Provided entries –
* * *
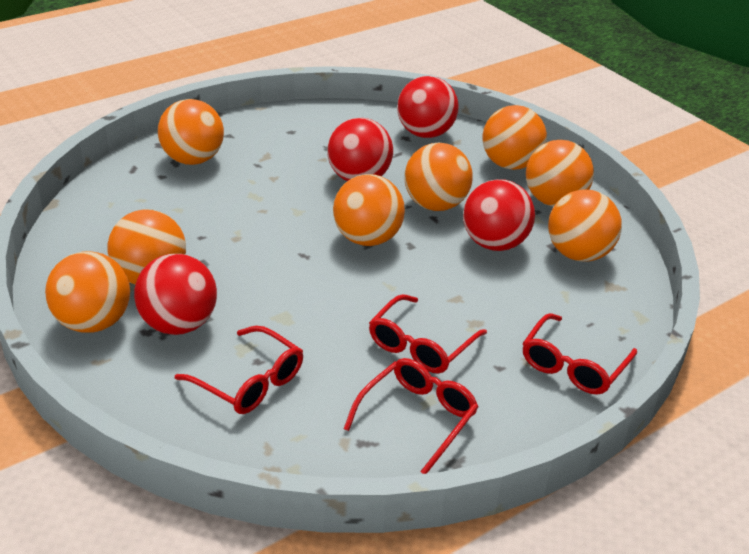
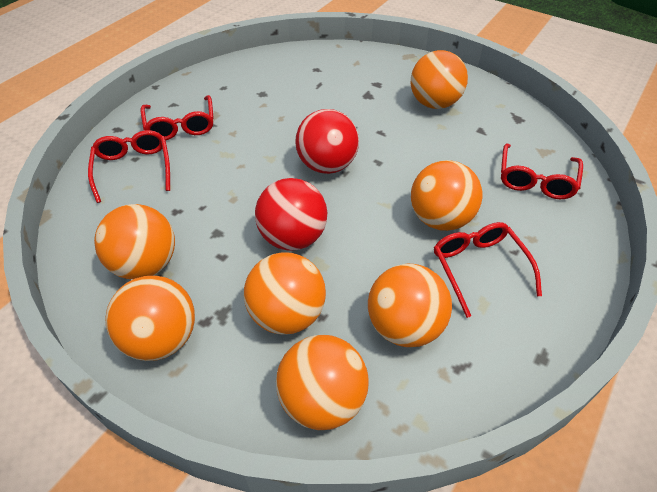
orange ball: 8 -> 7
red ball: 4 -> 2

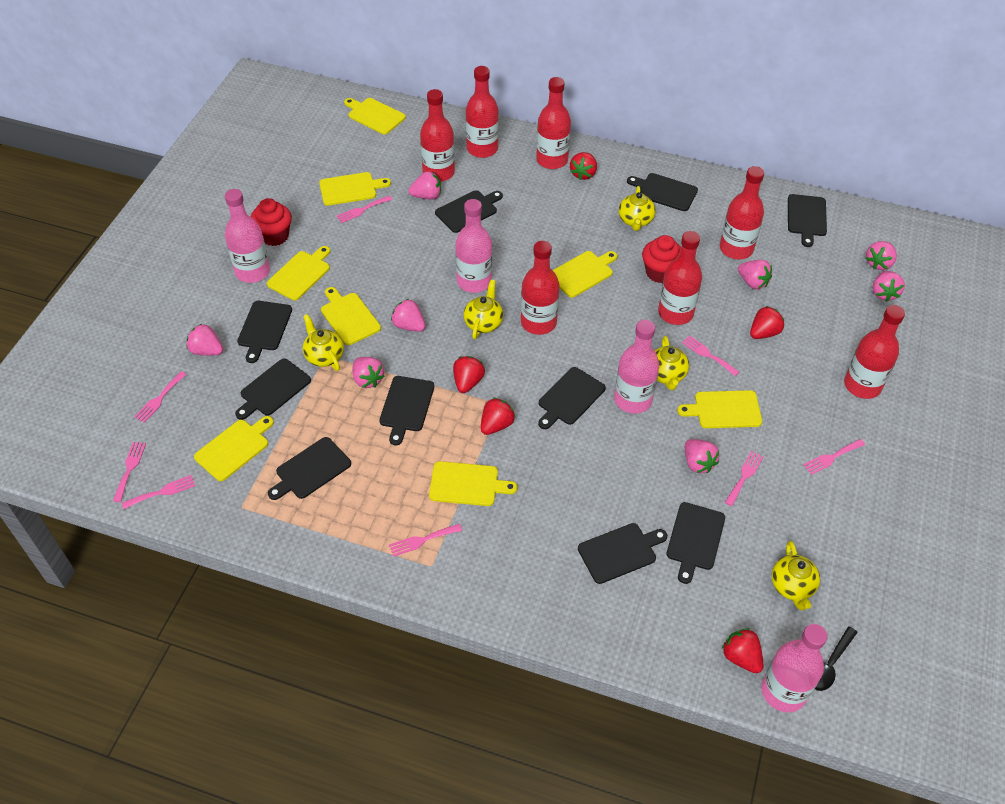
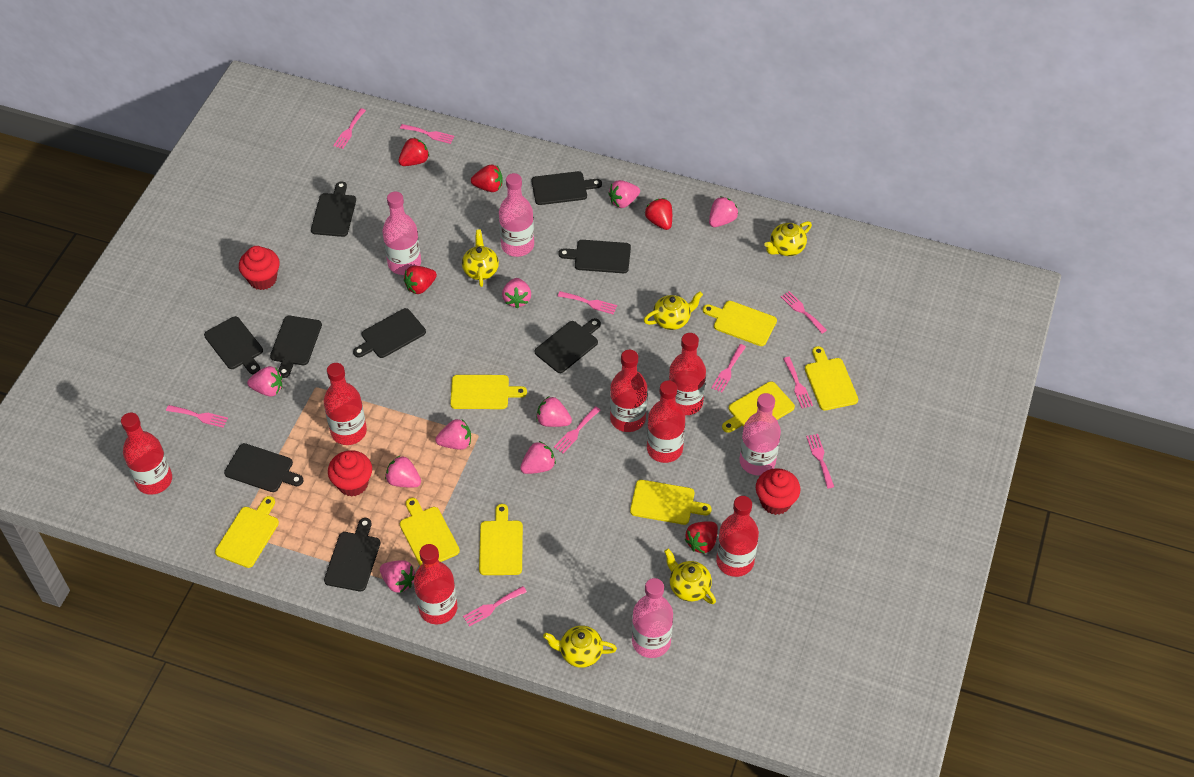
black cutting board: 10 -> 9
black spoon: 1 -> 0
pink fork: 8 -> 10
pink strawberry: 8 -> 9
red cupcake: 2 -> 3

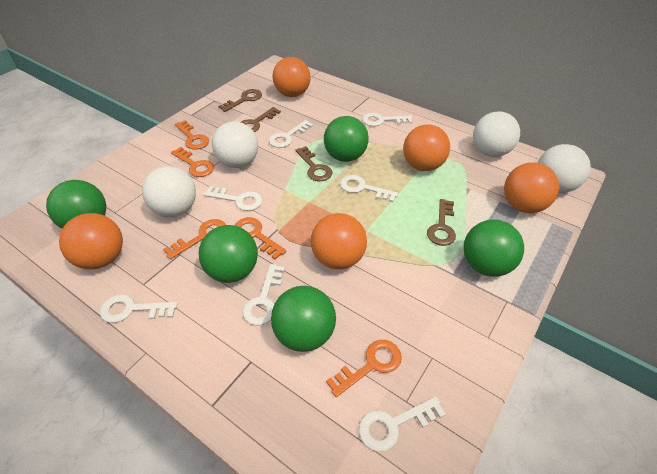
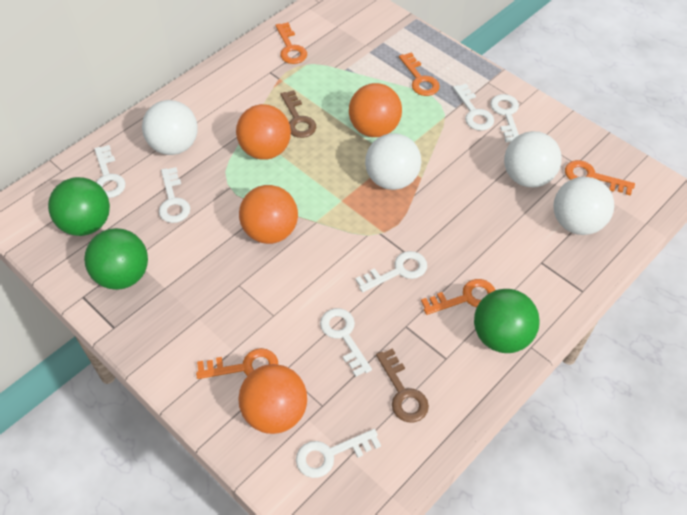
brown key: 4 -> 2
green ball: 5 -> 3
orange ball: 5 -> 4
* * *
Prompt – Give the records above again verbatim, pictures omitted.

Exercise output –
orange ball: 8 -> 7
red ball: 4 -> 2

black cutting board: 10 -> 9
black spoon: 1 -> 0
pink fork: 8 -> 10
pink strawberry: 8 -> 9
red cupcake: 2 -> 3

brown key: 4 -> 2
green ball: 5 -> 3
orange ball: 5 -> 4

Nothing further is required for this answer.